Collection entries
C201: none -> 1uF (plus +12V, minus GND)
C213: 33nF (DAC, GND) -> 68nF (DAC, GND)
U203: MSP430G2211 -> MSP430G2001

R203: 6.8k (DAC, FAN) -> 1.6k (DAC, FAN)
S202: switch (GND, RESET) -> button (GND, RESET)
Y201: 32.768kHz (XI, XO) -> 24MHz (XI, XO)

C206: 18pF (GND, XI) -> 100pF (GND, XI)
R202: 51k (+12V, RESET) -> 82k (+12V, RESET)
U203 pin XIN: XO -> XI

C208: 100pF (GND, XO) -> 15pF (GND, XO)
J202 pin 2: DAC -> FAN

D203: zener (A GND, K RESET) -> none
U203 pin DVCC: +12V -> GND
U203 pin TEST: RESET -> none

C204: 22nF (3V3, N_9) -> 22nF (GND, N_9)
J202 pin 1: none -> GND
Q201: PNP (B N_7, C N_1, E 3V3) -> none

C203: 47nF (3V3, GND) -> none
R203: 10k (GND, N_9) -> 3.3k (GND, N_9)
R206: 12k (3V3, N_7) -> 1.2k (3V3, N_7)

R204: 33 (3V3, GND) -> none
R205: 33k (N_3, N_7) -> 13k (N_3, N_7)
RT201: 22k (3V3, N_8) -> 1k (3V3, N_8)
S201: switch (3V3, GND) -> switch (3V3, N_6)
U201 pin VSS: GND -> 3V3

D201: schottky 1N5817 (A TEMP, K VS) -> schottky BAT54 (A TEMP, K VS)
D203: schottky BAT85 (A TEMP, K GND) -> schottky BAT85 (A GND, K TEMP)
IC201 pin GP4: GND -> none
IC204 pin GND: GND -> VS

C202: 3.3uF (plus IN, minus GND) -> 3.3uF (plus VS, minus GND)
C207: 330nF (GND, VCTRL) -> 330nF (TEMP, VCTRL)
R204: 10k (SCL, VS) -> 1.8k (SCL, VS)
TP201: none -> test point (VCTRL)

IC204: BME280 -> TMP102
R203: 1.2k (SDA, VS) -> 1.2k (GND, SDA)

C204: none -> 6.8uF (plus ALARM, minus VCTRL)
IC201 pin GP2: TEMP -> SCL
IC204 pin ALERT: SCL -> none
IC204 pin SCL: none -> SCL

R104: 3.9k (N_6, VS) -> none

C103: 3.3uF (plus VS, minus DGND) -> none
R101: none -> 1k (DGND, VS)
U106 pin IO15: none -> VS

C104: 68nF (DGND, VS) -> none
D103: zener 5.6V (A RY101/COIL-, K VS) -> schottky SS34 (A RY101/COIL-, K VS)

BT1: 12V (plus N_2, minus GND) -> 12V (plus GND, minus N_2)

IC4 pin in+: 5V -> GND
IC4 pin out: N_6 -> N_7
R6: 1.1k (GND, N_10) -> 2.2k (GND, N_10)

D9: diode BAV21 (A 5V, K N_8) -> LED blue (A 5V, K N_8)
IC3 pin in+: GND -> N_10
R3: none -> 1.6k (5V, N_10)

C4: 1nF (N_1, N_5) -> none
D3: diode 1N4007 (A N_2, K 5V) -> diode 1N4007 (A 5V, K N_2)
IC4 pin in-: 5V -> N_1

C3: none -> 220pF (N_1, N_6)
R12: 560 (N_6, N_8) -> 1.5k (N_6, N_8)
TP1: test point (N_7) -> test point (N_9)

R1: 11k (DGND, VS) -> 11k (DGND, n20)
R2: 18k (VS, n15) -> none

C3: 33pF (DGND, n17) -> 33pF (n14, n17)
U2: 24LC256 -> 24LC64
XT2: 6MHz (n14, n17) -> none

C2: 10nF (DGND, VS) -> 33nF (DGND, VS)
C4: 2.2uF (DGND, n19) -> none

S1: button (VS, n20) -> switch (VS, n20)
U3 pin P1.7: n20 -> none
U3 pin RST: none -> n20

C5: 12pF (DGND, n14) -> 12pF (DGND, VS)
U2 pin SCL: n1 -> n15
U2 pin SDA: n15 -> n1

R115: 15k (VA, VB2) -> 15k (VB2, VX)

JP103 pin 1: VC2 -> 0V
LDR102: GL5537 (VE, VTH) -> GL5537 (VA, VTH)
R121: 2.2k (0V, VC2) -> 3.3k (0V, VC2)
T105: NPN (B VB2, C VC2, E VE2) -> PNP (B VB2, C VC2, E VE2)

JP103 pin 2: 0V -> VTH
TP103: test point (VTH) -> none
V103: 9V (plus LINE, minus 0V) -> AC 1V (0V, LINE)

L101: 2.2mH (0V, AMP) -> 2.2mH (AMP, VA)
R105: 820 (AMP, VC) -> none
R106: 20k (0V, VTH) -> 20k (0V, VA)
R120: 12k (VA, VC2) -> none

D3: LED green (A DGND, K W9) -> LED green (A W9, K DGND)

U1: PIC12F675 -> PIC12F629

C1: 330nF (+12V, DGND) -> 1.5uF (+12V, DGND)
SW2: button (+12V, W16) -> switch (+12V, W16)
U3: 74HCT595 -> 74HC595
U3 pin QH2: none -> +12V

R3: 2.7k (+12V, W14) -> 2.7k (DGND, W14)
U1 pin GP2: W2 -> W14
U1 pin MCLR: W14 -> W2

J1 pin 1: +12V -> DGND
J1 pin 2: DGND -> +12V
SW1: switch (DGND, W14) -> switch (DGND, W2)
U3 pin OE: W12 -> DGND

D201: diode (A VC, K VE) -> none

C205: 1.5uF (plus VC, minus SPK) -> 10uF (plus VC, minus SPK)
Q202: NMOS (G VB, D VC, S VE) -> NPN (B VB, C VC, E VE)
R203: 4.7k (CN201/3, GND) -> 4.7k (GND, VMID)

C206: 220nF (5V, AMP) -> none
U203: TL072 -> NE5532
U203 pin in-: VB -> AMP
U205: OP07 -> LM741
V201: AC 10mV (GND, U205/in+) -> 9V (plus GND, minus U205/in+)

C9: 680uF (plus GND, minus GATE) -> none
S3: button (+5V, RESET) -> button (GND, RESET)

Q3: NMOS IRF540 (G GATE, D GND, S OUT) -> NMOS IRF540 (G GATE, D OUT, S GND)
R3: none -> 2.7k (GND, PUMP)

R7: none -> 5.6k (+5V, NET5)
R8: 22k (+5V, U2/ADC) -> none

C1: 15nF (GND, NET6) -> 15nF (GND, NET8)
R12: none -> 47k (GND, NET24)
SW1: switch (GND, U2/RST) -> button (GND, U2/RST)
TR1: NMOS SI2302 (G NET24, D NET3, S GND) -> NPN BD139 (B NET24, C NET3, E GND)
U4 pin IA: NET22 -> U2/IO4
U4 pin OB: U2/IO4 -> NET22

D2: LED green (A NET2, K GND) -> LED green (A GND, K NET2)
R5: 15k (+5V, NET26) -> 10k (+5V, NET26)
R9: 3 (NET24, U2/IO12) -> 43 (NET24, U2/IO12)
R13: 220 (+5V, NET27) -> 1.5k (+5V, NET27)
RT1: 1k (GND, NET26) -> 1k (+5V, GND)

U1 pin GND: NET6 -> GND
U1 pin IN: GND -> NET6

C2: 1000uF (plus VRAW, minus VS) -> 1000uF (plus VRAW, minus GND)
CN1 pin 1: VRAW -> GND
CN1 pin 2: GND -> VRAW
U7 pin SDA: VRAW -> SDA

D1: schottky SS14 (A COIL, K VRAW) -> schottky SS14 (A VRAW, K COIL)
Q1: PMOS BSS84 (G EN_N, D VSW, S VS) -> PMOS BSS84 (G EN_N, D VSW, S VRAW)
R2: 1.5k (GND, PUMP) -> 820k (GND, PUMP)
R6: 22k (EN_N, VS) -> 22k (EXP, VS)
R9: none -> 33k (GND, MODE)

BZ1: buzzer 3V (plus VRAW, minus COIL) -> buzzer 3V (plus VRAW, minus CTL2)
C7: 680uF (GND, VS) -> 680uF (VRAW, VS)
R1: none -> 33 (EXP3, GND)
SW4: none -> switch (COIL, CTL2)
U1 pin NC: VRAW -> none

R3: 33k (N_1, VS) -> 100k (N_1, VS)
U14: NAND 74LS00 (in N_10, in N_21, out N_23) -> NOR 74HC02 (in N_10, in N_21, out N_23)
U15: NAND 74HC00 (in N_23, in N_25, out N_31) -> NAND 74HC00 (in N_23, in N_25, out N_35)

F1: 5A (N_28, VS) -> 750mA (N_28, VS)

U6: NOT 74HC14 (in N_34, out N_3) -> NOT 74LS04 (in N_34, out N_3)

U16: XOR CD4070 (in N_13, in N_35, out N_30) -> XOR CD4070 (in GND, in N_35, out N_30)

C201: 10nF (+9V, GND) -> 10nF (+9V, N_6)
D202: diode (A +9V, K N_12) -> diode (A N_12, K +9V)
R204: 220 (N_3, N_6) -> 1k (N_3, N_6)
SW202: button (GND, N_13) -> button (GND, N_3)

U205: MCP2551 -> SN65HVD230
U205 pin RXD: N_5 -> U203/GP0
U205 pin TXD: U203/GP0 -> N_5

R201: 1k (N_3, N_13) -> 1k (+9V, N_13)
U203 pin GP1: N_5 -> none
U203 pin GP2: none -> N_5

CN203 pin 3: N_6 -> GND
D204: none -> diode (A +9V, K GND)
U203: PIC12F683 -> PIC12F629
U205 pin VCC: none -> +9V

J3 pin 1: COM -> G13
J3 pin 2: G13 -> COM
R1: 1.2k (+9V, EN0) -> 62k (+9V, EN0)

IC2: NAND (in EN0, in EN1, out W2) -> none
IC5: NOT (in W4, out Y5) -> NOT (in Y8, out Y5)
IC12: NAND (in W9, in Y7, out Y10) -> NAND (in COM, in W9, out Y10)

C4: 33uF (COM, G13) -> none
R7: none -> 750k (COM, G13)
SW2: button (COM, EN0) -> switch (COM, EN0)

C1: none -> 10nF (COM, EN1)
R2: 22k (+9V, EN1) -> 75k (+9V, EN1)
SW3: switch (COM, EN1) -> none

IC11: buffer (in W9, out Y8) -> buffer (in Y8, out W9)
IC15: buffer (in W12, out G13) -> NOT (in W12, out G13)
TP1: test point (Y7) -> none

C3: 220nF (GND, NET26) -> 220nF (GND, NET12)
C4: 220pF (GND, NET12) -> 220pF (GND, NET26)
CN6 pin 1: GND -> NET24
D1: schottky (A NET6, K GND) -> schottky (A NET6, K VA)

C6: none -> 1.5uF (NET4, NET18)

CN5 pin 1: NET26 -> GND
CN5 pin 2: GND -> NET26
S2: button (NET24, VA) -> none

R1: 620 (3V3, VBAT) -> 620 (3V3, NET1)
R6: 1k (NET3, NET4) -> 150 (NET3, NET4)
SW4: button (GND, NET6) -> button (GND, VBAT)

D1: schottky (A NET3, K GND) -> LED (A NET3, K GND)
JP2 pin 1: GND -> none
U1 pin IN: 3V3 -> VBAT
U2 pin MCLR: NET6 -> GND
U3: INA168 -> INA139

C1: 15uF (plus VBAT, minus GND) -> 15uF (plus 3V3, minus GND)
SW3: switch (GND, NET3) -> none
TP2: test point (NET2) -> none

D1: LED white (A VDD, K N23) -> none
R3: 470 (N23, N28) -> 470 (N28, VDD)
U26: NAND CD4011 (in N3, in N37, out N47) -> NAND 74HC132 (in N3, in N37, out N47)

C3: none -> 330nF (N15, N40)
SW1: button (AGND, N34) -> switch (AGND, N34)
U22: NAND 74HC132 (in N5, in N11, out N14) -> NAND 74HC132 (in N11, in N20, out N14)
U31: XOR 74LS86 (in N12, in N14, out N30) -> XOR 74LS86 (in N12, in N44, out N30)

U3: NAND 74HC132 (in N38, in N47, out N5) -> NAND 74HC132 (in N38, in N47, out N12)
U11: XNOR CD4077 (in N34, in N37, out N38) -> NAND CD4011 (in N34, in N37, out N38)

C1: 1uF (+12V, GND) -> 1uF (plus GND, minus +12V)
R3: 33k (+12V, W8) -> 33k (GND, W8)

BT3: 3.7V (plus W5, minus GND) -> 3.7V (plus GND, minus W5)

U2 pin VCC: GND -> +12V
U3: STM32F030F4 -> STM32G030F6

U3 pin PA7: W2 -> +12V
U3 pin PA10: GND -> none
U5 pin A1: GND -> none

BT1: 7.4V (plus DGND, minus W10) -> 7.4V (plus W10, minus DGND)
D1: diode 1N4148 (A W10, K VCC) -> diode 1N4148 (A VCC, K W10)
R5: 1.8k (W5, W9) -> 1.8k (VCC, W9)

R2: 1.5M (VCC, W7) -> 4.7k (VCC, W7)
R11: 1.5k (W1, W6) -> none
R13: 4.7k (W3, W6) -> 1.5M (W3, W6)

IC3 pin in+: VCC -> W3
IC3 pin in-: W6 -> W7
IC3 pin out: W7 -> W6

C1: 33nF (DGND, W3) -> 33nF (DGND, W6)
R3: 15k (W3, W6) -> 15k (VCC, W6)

> The task
Your task is to transcribe exactly the lines from the one with "R2: 1.5M (VCC, W7) -> 4.7k (VCC, W7)" through the end of the data, both included, and nothing besides.

> Answer space
R2: 1.5M (VCC, W7) -> 4.7k (VCC, W7)
R11: 1.5k (W1, W6) -> none
R13: 4.7k (W3, W6) -> 1.5M (W3, W6)

IC3 pin in+: VCC -> W3
IC3 pin in-: W6 -> W7
IC3 pin out: W7 -> W6

C1: 33nF (DGND, W3) -> 33nF (DGND, W6)
R3: 15k (W3, W6) -> 15k (VCC, W6)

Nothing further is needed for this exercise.